WORK INSTRUCTION: Reproduce the listing below exactly. Pictures do not belong in the copy.

DATASET EXCERPTS:

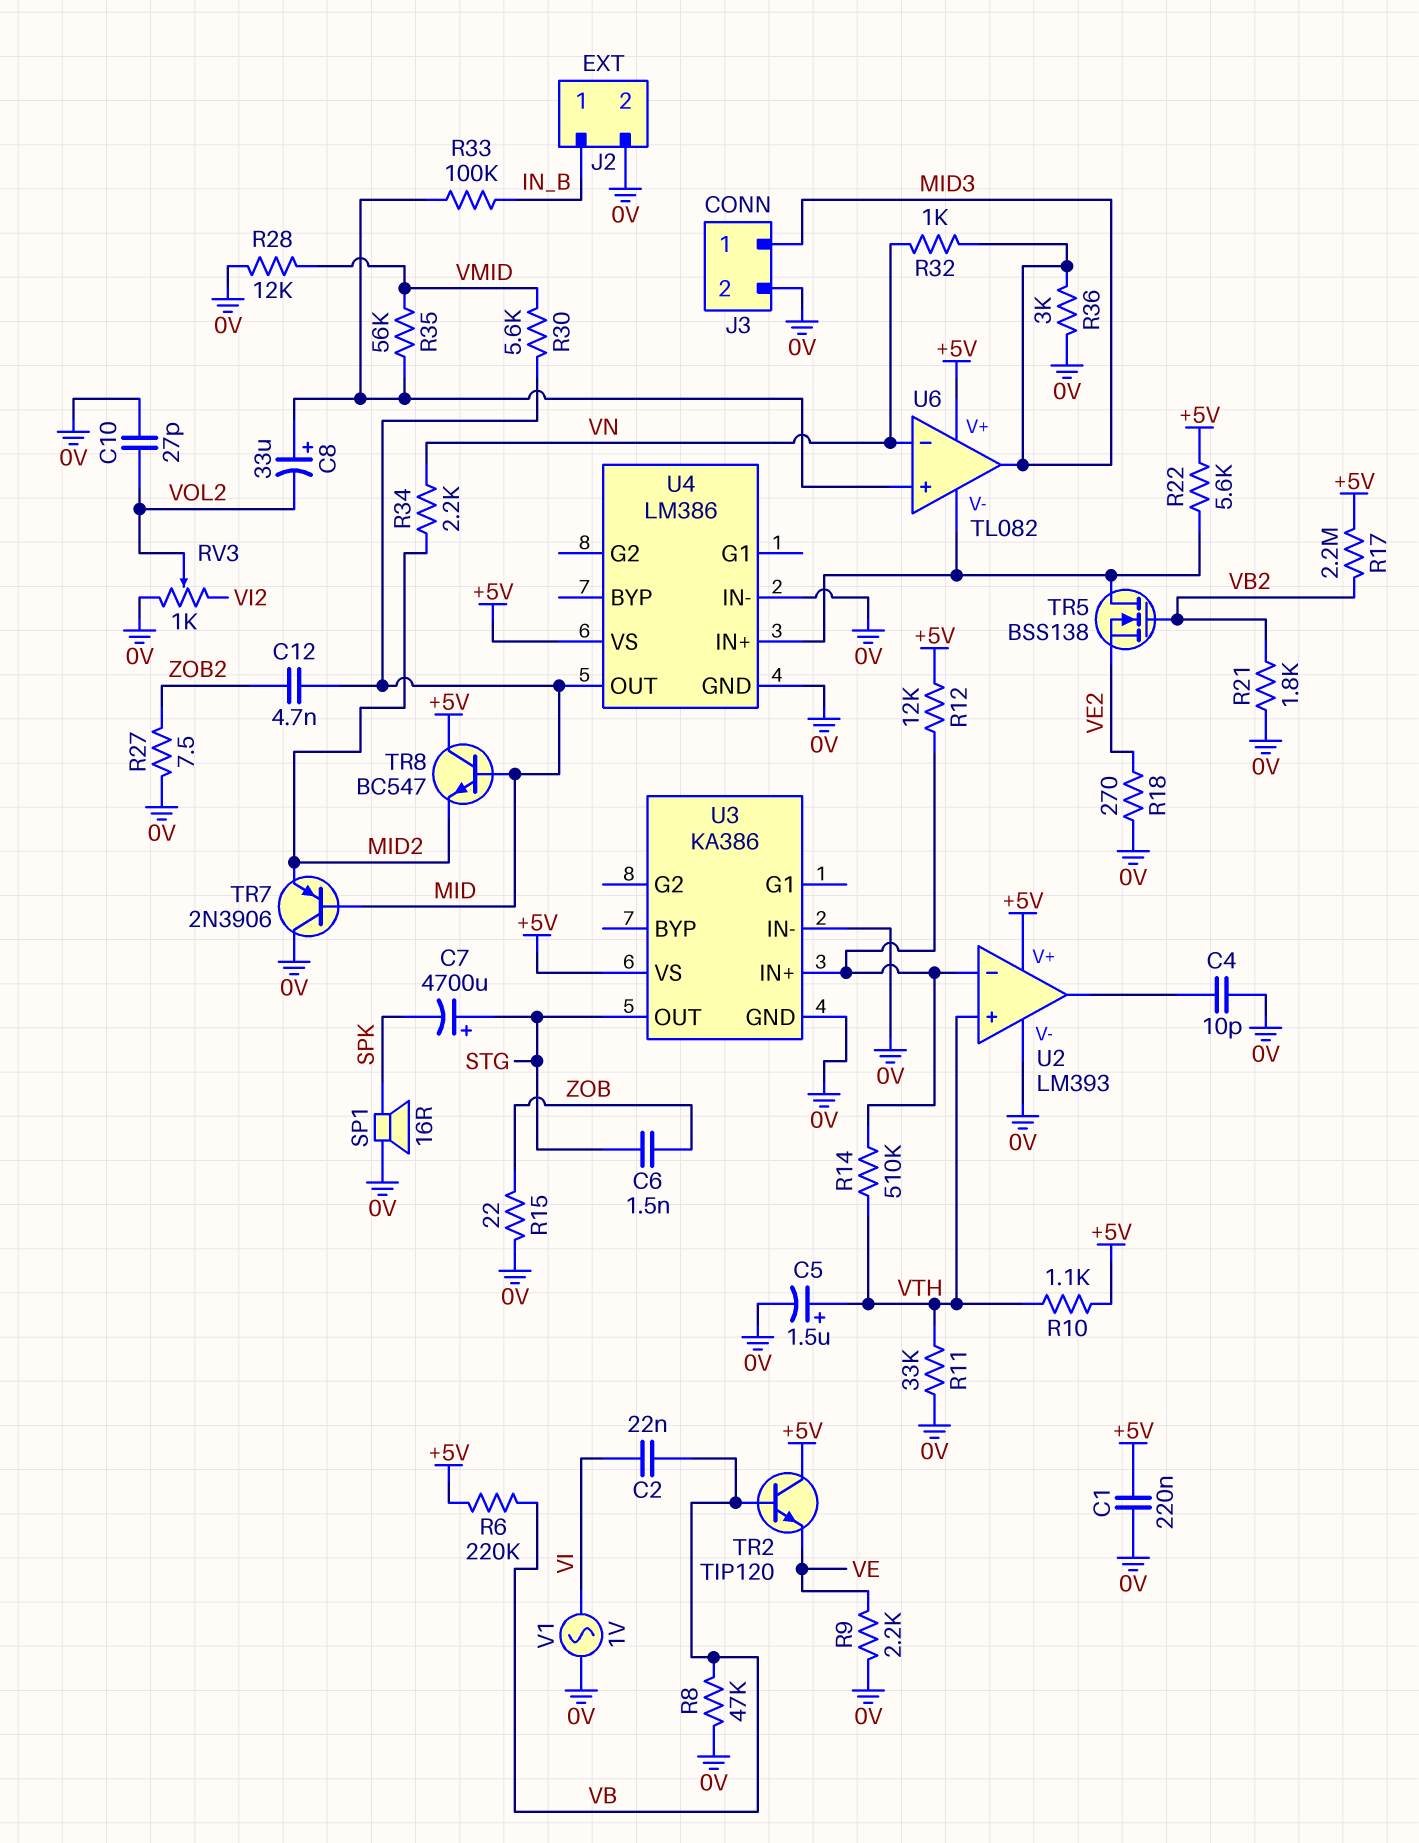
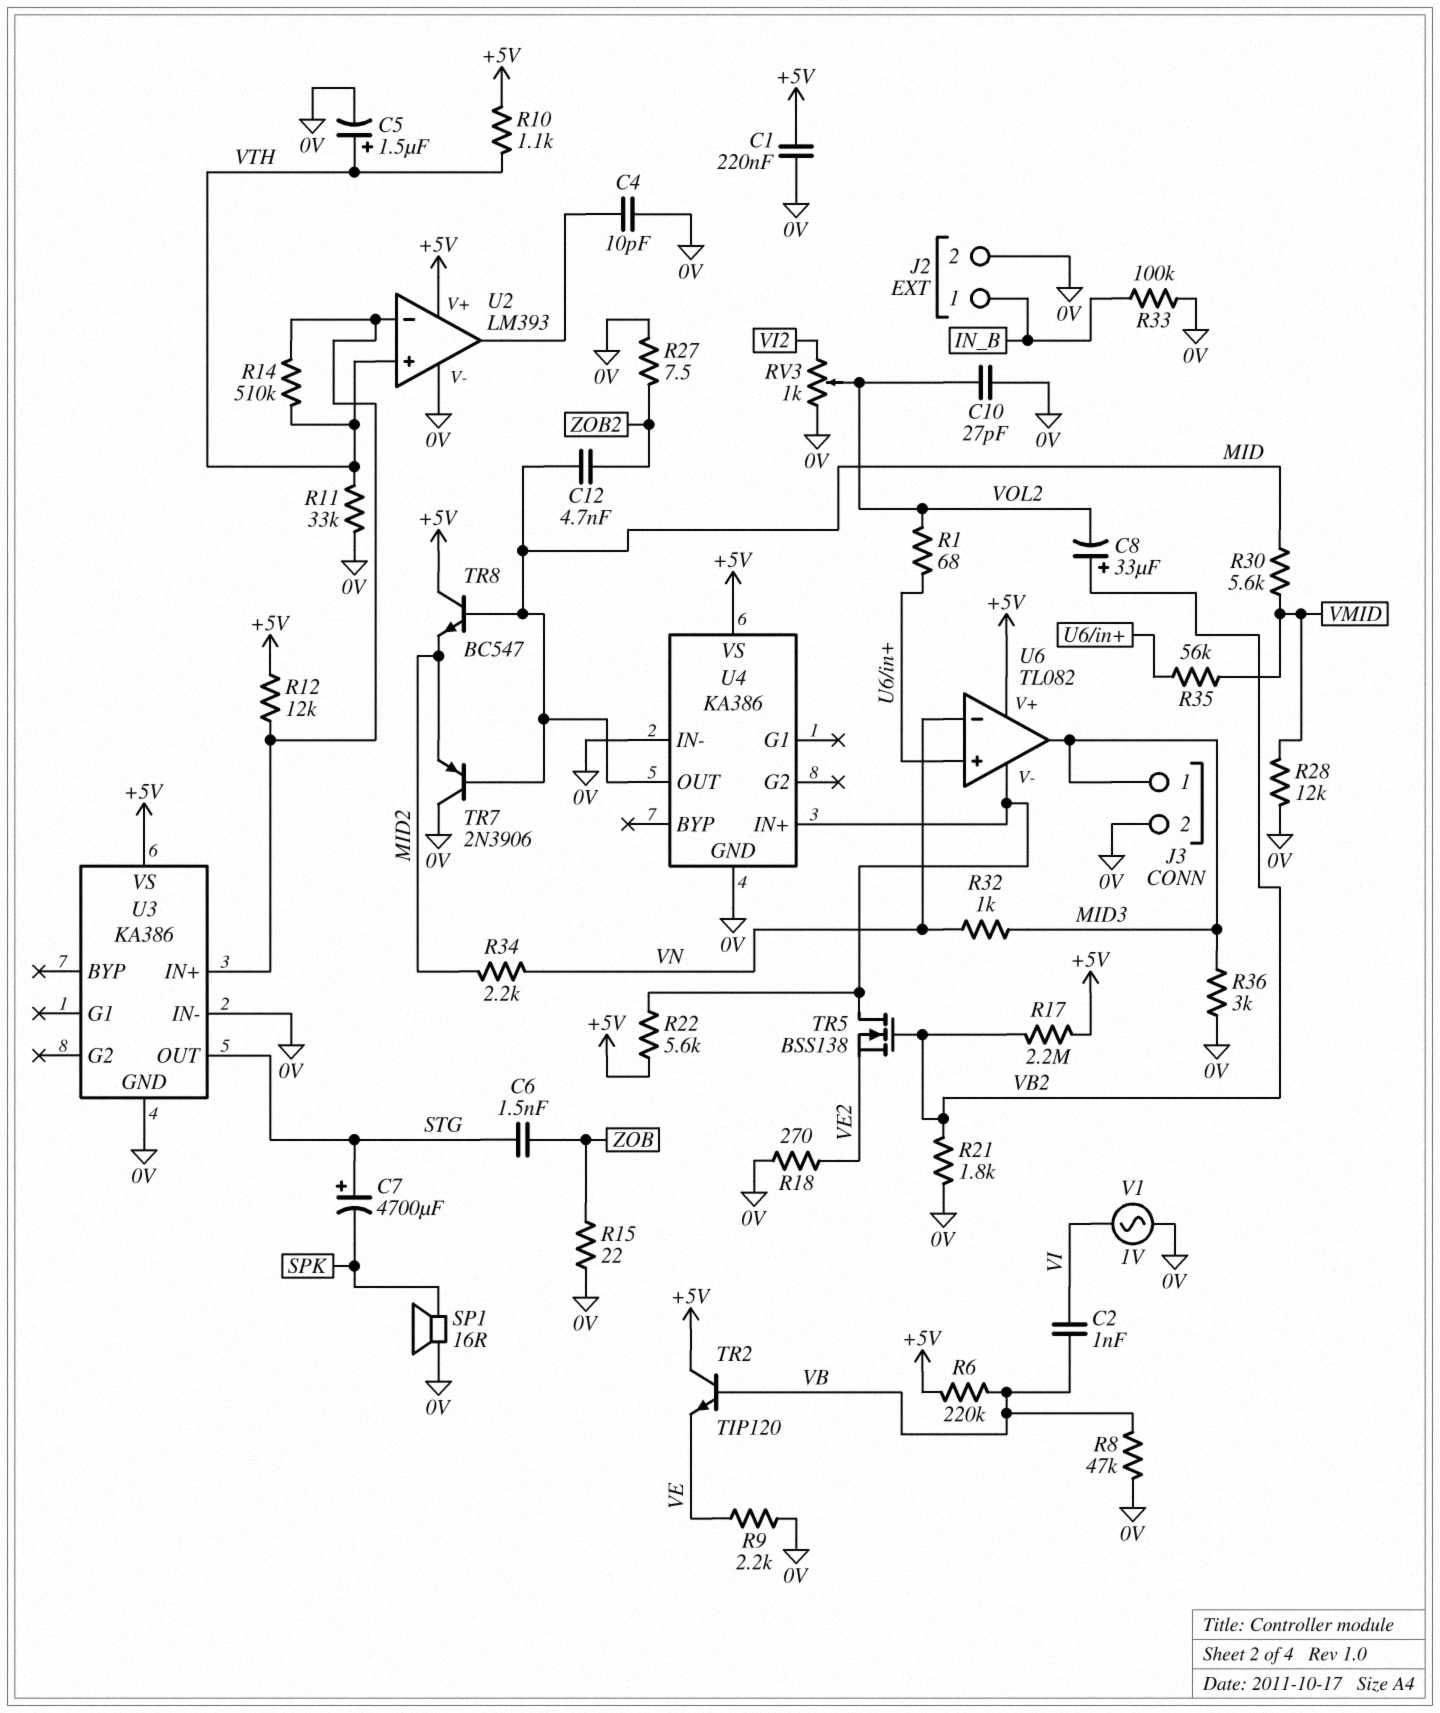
C2: 22nF (VB, VI) -> 1nF (VB, VI)
C8: 33uF (plus U6/in+, minus VOL2) -> 33uF (plus VB2, minus VOL2)
R1: none -> 68 (U6/in+, VOL2)
R33: 100k (IN_B, U6/in+) -> 100k (0V, IN_B)
U4: LM386 -> KA386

ANSWER TO THIS PROBLEM:
C2: 22nF (VB, VI) -> 1nF (VB, VI)
C8: 33uF (plus U6/in+, minus VOL2) -> 33uF (plus VB2, minus VOL2)
R1: none -> 68 (U6/in+, VOL2)
R33: 100k (IN_B, U6/in+) -> 100k (0V, IN_B)
U4: LM386 -> KA386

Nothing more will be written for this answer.